Reproduce the listing in its entirety. Do not reproduce the pictures.

<<<<

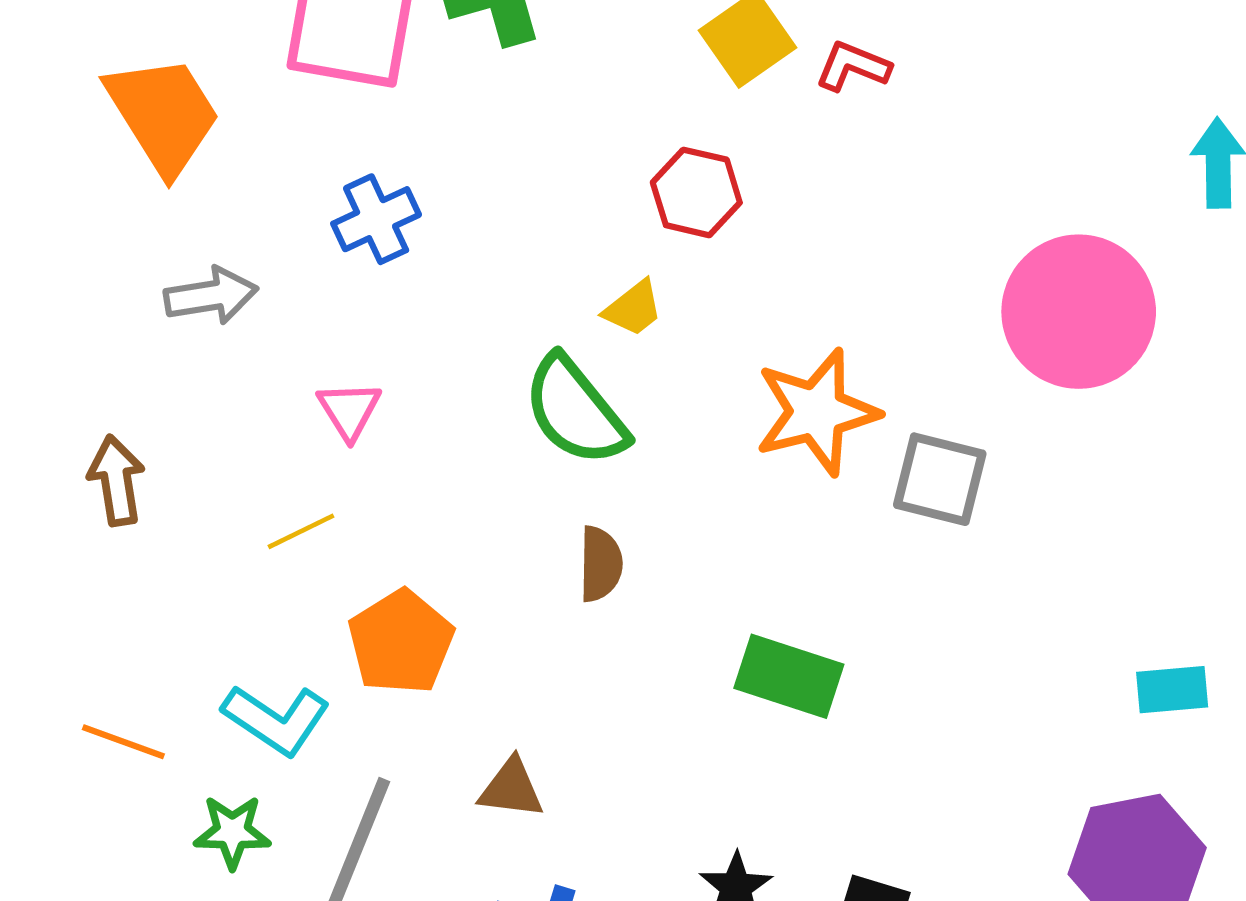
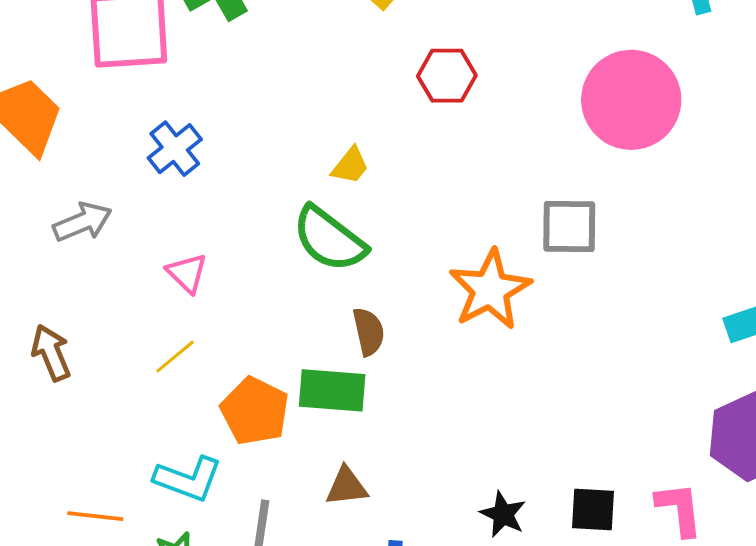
red hexagon: (696, 192) -> (447, 76), moved
orange star: (817, 412) -> (490, 290), moved
green rectangle: (789, 676) -> (332, 390), moved

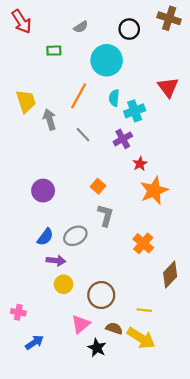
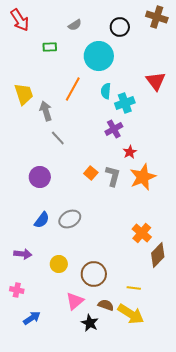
gray line: (83, 135) -> (58, 138), moved
gray L-shape: (106, 215) -> (113, 176), moved
orange cross: (143, 243) -> (142, 233), moved
purple arrow: (56, 261) -> (23, 254), moved

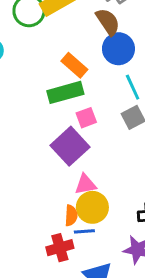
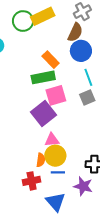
brown semicircle: (108, 22) -> (75, 32), turned 54
pink square: (86, 118) -> (56, 95), size x1.5
blue line: (84, 231) -> (58, 172), moved

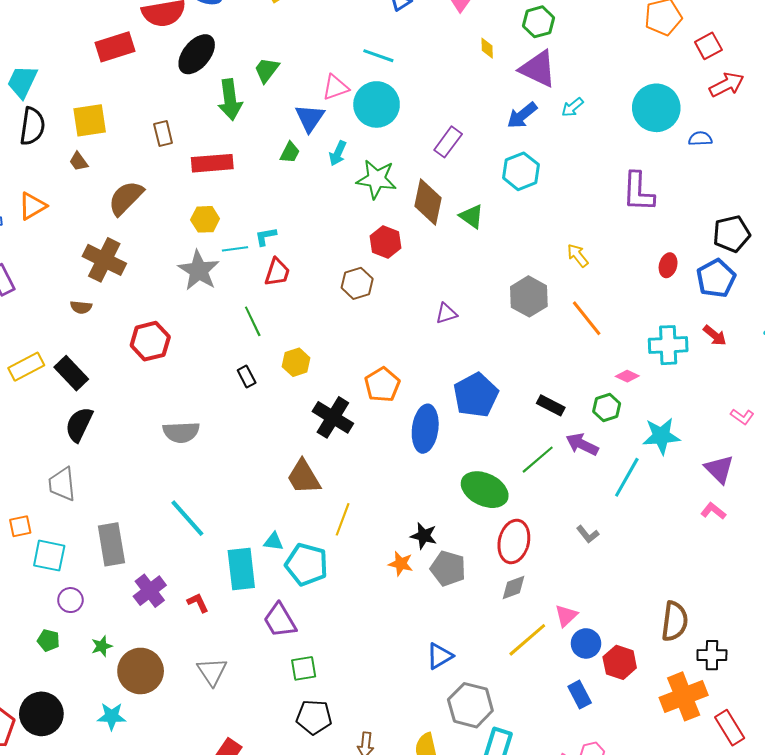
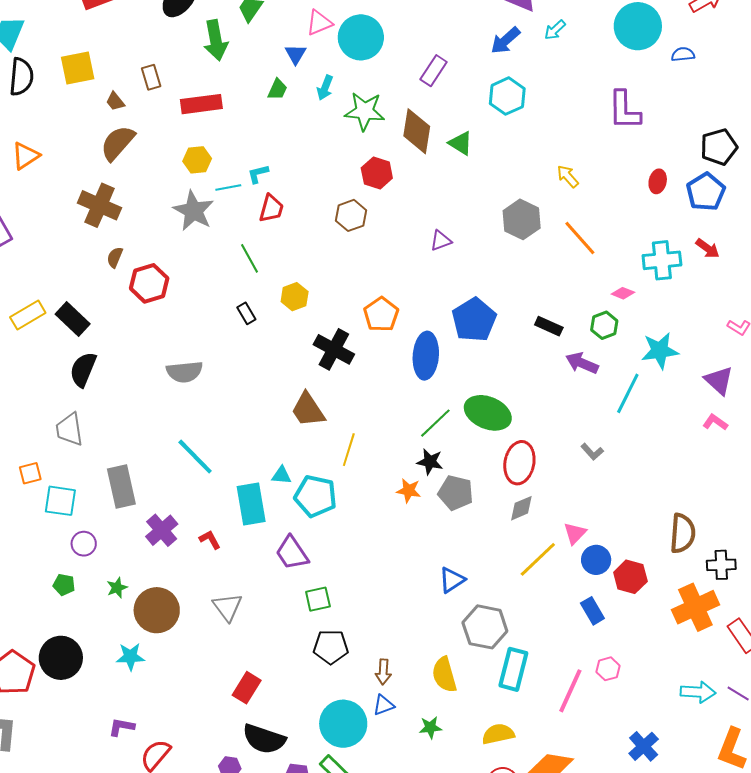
blue triangle: (310, 118) -> (296, 54), size x0.7
brown trapezoid: (79, 162) -> (115, 101), moved
brown semicircle: (81, 307) -> (115, 257), moved, turned 110
green line: (538, 460) -> (435, 423), moved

>>>>

## Expected answer
red hexagon: (696, 192) -> (447, 76), moved
orange star: (817, 412) -> (490, 290), moved
green rectangle: (789, 676) -> (332, 390), moved

gray line: (83, 135) -> (58, 138), moved
gray L-shape: (106, 215) -> (113, 176), moved
orange cross: (143, 243) -> (142, 233), moved
purple arrow: (56, 261) -> (23, 254), moved

brown semicircle: (108, 22) -> (75, 32), turned 54
pink square: (86, 118) -> (56, 95), size x1.5
blue line: (84, 231) -> (58, 172), moved

blue triangle: (310, 118) -> (296, 54), size x0.7
brown trapezoid: (79, 162) -> (115, 101), moved
brown semicircle: (81, 307) -> (115, 257), moved, turned 110
green line: (538, 460) -> (435, 423), moved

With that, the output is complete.